**SET TASK:** Rewrite the listing below with every occurrence of "cell" changed to "box" and all other text kept the same. Omit the pictures from your answer.

Pointing listing for screenshots and pages

################

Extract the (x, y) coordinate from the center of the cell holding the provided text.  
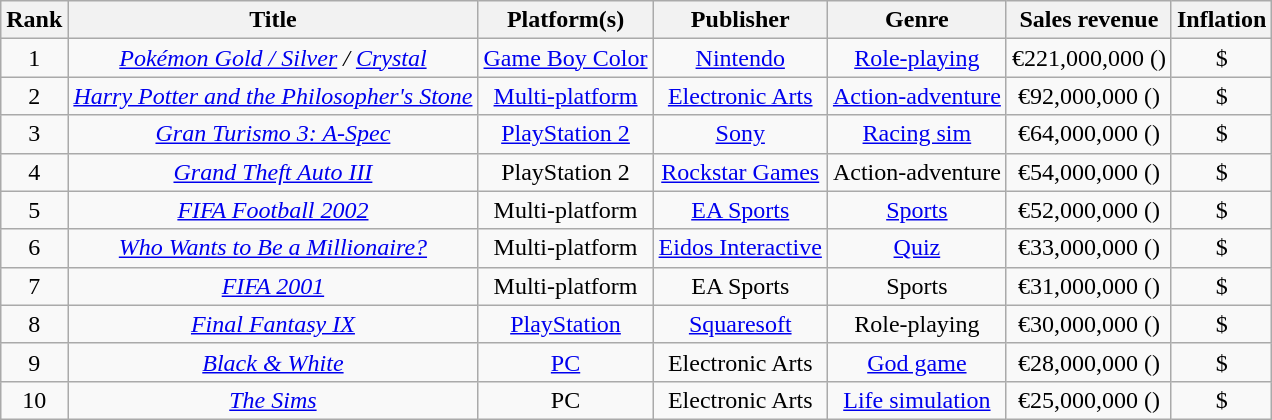
€54,000,000 () (1088, 172)
Inflation (1221, 20)
FIFA Football 2002 (273, 210)
Who Wants to Be a Millionaire? (273, 248)
Rockstar Games (740, 172)
3 (34, 134)
Genre (916, 20)
2 (34, 96)
€25,000,000 () (1088, 400)
1 (34, 58)
The Sims (273, 400)
€52,000,000 () (1088, 210)
Title (273, 20)
Nintendo (740, 58)
Life simulation (916, 400)
Platform(s) (566, 20)
€221,000,000 () (1088, 58)
Publisher (740, 20)
9 (34, 362)
Grand Theft Auto III (273, 172)
God game (916, 362)
Sales revenue (1088, 20)
8 (34, 324)
Squaresoft (740, 324)
€31,000,000 () (1088, 286)
€33,000,000 () (1088, 248)
Quiz (916, 248)
Eidos Interactive (740, 248)
4 (34, 172)
FIFA 2001 (273, 286)
Final Fantasy IX (273, 324)
Gran Turismo 3: A-Spec (273, 134)
Black & White (273, 362)
Game Boy Color (566, 58)
€30,000,000 () (1088, 324)
6 (34, 248)
€28,000,000 () (1088, 362)
Racing sim (916, 134)
Sony (740, 134)
€64,000,000 () (1088, 134)
5 (34, 210)
7 (34, 286)
Pokémon Gold / Silver / Crystal (273, 58)
€92,000,000 () (1088, 96)
10 (34, 400)
PlayStation (566, 324)
Harry Potter and the Philosopher's Stone (273, 96)
Rank (34, 20)
Locate the cell with the specified text and output its [X, Y] center coordinate. 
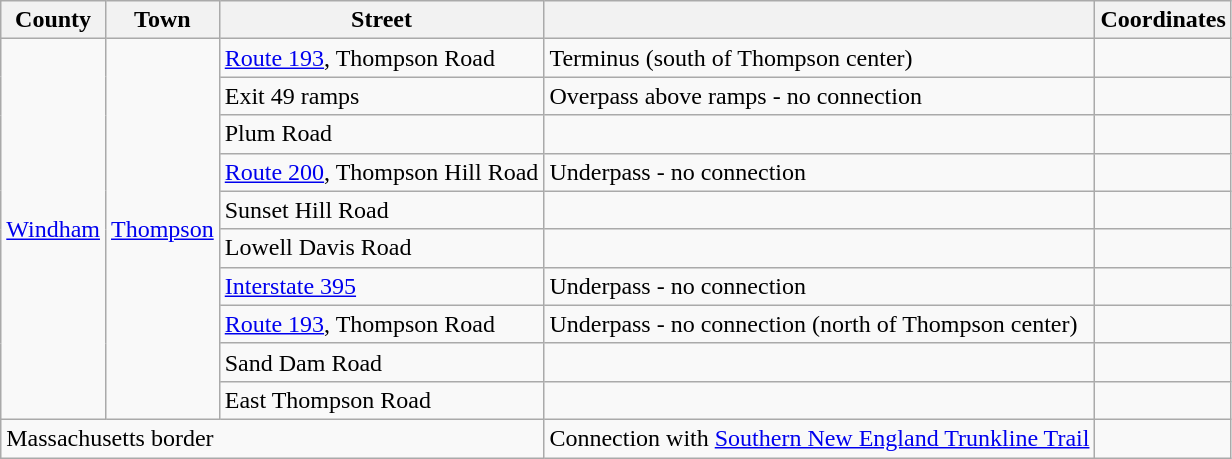
Thompson [162, 230]
Exit 49 ramps [382, 96]
Connection with Southern New England Trunkline Trail [820, 438]
Street [382, 20]
Windham [54, 230]
Sunset Hill Road [382, 210]
Lowell Davis Road [382, 248]
Massachusetts border [272, 438]
Town [162, 20]
County [54, 20]
Overpass above ramps - no connection [820, 96]
Terminus (south of Thompson center) [820, 58]
Sand Dam Road [382, 362]
Underpass - no connection (north of Thompson center) [820, 324]
Plum Road [382, 134]
Coordinates [1163, 20]
East Thompson Road [382, 400]
Interstate 395 [382, 286]
Route 200, Thompson Hill Road [382, 172]
From the cell containing the given text, extract its center point as (x, y) coordinate. 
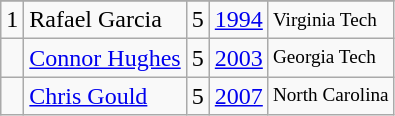
1 (12, 20)
Virginia Tech (330, 20)
Chris Gould (105, 96)
2007 (238, 96)
2003 (238, 58)
Connor Hughes (105, 58)
1994 (238, 20)
Georgia Tech (330, 58)
North Carolina (330, 96)
Rafael Garcia (105, 20)
Provide the (X, Y) coordinate of the cell's center where the given text is located.  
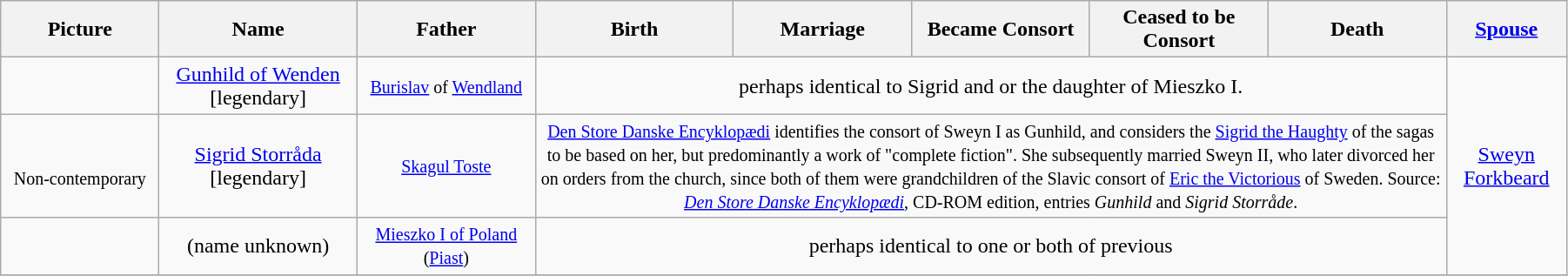
Name (258, 30)
Non-contemporary (80, 165)
perhaps identical to Sigrid and or the daughter of Mieszko I. (990, 85)
Death (1357, 30)
Burislav of Wendland (446, 85)
Became Consort (1001, 30)
Ceased to be Consort (1178, 30)
Sweyn Forkbeard (1506, 165)
Skagul Toste (446, 165)
Birth (634, 30)
perhaps identical to one or both of previous (990, 245)
Gunhild of Wenden[legendary] (258, 85)
(name unknown) (258, 245)
Father (446, 30)
Picture (80, 30)
Spouse (1506, 30)
Mieszko I of Poland(Piast) (446, 245)
Marriage (823, 30)
Sigrid Storråda[legendary] (258, 165)
Return (x, y) of the center of cell containing provided text 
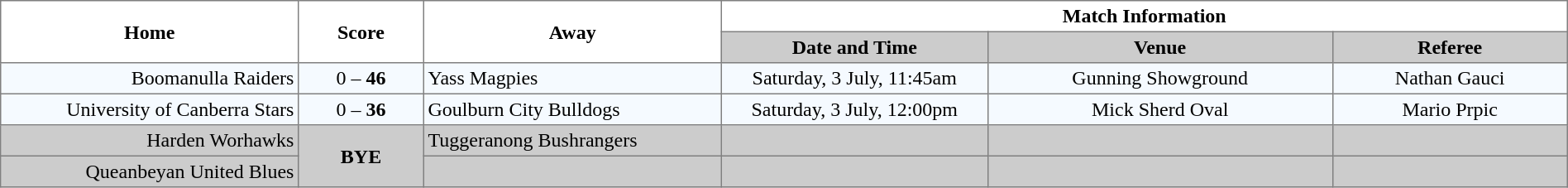
Score (361, 31)
Queanbeyan United Blues (150, 171)
Saturday, 3 July, 12:00pm (854, 109)
Away (572, 31)
Goulburn City Bulldogs (572, 109)
Gunning Showground (1159, 79)
Nathan Gauci (1450, 79)
BYE (361, 155)
Harden Worhawks (150, 141)
Tuggeranong Bushrangers (572, 141)
0 – 46 (361, 79)
Boomanulla Raiders (150, 79)
Date and Time (854, 47)
Venue (1159, 47)
Mick Sherd Oval (1159, 109)
Match Information (1145, 17)
Mario Prpic (1450, 109)
0 – 36 (361, 109)
Referee (1450, 47)
Saturday, 3 July, 11:45am (854, 79)
Home (150, 31)
University of Canberra Stars (150, 109)
Yass Magpies (572, 79)
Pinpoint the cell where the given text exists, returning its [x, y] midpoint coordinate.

################

**COMPLETE ANSWER:**
Extract the (x, y) coordinate from the center of the box holding the provided text.  
€54,000,000 () (1088, 172)
Inflation (1221, 20)
FIFA Football 2002 (273, 210)
Who Wants to Be a Millionaire? (273, 248)
Rockstar Games (740, 172)
3 (34, 134)
Genre (916, 20)
2 (34, 96)
€25,000,000 () (1088, 400)
1 (34, 58)
The Sims (273, 400)
€52,000,000 () (1088, 210)
Title (273, 20)
Nintendo (740, 58)
Life simulation (916, 400)
Platform(s) (566, 20)
€221,000,000 () (1088, 58)
Publisher (740, 20)
9 (34, 362)
Grand Theft Auto III (273, 172)
God game (916, 362)
Sales revenue (1088, 20)
8 (34, 324)
Squaresoft (740, 324)
€31,000,000 () (1088, 286)
€33,000,000 () (1088, 248)
Quiz (916, 248)
Eidos Interactive (740, 248)
4 (34, 172)
FIFA 2001 (273, 286)
Final Fantasy IX (273, 324)
Gran Turismo 3: A-Spec (273, 134)
Black & White (273, 362)
Game Boy Color (566, 58)
€30,000,000 () (1088, 324)
6 (34, 248)
€28,000,000 () (1088, 362)
Racing sim (916, 134)
Sony (740, 134)
€64,000,000 () (1088, 134)
5 (34, 210)
7 (34, 286)
Pokémon Gold / Silver / Crystal (273, 58)
€92,000,000 () (1088, 96)
10 (34, 400)
PlayStation (566, 324)
Harry Potter and the Philosopher's Stone (273, 96)
Rank (34, 20)
Locate the box with the specified text and output its [X, Y] center coordinate. 
Thompson [162, 230]
Exit 49 ramps [382, 96]
Connection with Southern New England Trunkline Trail [820, 438]
Street [382, 20]
Windham [54, 230]
Sunset Hill Road [382, 210]
Lowell Davis Road [382, 248]
Massachusetts border [272, 438]
Town [162, 20]
County [54, 20]
Overpass above ramps - no connection [820, 96]
Terminus (south of Thompson center) [820, 58]
Sand Dam Road [382, 362]
Underpass - no connection (north of Thompson center) [820, 324]
Plum Road [382, 134]
Coordinates [1163, 20]
East Thompson Road [382, 400]
Interstate 395 [382, 286]
Route 200, Thompson Hill Road [382, 172]
From the box containing the given text, extract its center point as (x, y) coordinate. 
1 (12, 20)
Virginia Tech (330, 20)
Chris Gould (105, 96)
2007 (238, 96)
2003 (238, 58)
Connor Hughes (105, 58)
1994 (238, 20)
Georgia Tech (330, 58)
North Carolina (330, 96)
Rafael Garcia (105, 20)
Provide the (X, Y) coordinate of the box's center where the given text is located.  
Name (258, 30)
Non-contemporary (80, 165)
perhaps identical to Sigrid and or the daughter of Mieszko I. (990, 85)
Death (1357, 30)
Burislav of Wendland (446, 85)
Became Consort (1001, 30)
Ceased to be Consort (1178, 30)
Sweyn Forkbeard (1506, 165)
Skagul Toste (446, 165)
Birth (634, 30)
perhaps identical to one or both of previous (990, 245)
Gunhild of Wenden[legendary] (258, 85)
(name unknown) (258, 245)
Father (446, 30)
Picture (80, 30)
Spouse (1506, 30)
Mieszko I of Poland(Piast) (446, 245)
Marriage (823, 30)
Sigrid Storråda[legendary] (258, 165)
Return (x, y) of the center of box containing provided text 
Score (361, 31)
Queanbeyan United Blues (150, 171)
Saturday, 3 July, 12:00pm (854, 109)
Away (572, 31)
Goulburn City Bulldogs (572, 109)
Gunning Showground (1159, 79)
Nathan Gauci (1450, 79)
BYE (361, 155)
Harden Worhawks (150, 141)
Tuggeranong Bushrangers (572, 141)
0 – 46 (361, 79)
Boomanulla Raiders (150, 79)
Date and Time (854, 47)
Venue (1159, 47)
Mick Sherd Oval (1159, 109)
Match Information (1145, 17)
Mario Prpic (1450, 109)
0 – 36 (361, 109)
Referee (1450, 47)
Saturday, 3 July, 11:45am (854, 79)
Home (150, 31)
University of Canberra Stars (150, 109)
Yass Magpies (572, 79)
Pinpoint the box where the given text exists, returning its [x, y] midpoint coordinate.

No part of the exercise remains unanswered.